(Records contained in a dataset)
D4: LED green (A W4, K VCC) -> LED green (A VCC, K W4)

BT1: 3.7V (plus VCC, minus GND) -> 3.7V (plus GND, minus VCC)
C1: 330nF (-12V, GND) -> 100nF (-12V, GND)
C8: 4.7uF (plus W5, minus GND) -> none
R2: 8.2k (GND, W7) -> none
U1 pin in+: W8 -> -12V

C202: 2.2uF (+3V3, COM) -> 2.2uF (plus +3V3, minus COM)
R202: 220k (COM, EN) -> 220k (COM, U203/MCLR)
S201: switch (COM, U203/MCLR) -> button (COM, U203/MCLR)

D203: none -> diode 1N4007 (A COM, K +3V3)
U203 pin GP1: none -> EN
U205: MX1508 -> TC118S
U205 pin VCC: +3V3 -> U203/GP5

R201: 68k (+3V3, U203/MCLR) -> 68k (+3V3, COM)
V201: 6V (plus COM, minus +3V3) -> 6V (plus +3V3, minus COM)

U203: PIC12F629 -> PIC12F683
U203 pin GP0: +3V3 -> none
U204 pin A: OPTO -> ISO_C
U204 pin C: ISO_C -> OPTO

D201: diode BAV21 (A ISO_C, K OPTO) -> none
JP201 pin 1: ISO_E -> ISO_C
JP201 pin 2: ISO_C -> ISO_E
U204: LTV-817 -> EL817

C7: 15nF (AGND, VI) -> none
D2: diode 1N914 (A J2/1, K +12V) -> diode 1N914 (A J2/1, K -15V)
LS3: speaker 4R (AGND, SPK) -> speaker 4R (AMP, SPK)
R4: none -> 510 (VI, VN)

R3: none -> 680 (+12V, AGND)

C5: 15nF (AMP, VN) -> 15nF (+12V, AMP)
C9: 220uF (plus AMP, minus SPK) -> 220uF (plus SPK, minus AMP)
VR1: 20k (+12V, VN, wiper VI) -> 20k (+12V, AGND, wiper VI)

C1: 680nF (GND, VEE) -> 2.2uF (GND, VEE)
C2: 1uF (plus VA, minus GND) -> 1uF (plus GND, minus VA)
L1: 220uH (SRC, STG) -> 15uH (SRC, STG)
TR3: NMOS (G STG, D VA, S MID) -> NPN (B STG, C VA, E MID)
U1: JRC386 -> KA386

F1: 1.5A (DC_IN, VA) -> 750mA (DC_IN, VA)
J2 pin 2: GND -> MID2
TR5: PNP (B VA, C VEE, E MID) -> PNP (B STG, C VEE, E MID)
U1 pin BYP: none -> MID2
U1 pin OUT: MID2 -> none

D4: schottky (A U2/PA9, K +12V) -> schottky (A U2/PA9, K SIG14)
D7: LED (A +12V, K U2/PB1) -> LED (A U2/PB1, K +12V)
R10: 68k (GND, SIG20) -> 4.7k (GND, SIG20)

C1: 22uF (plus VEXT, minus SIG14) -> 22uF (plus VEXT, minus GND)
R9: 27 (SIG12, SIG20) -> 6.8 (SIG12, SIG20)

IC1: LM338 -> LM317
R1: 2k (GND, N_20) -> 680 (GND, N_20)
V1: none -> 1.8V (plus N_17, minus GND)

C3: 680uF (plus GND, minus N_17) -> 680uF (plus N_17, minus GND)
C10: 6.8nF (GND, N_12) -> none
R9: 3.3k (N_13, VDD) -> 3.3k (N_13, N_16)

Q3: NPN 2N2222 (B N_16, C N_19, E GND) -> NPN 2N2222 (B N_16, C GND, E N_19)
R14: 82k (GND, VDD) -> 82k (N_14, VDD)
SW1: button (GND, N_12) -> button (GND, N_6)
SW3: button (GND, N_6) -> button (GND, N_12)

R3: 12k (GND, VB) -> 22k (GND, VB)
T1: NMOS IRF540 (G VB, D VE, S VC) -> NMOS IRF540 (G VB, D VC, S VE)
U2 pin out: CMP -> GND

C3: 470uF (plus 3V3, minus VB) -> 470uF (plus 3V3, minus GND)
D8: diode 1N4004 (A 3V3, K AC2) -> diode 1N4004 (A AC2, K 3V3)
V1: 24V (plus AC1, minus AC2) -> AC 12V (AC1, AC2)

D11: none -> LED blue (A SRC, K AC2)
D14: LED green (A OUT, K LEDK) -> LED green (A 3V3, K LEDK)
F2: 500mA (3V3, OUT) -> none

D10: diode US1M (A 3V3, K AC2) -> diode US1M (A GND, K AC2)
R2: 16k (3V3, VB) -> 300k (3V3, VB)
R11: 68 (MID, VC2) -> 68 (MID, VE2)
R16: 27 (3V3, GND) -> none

* _EXERCISE BRIEF_: Would you restate word for word every line from the one holding "V1: 24V (plus" to the end of the entries, both ends included?

* _EXPECTED ANSWER_:
V1: 24V (plus AC1, minus AC2) -> AC 12V (AC1, AC2)

D11: none -> LED blue (A SRC, K AC2)
D14: LED green (A OUT, K LEDK) -> LED green (A 3V3, K LEDK)
F2: 500mA (3V3, OUT) -> none

D10: diode US1M (A 3V3, K AC2) -> diode US1M (A GND, K AC2)
R2: 16k (3V3, VB) -> 300k (3V3, VB)
R11: 68 (MID, VC2) -> 68 (MID, VE2)
R16: 27 (3V3, GND) -> none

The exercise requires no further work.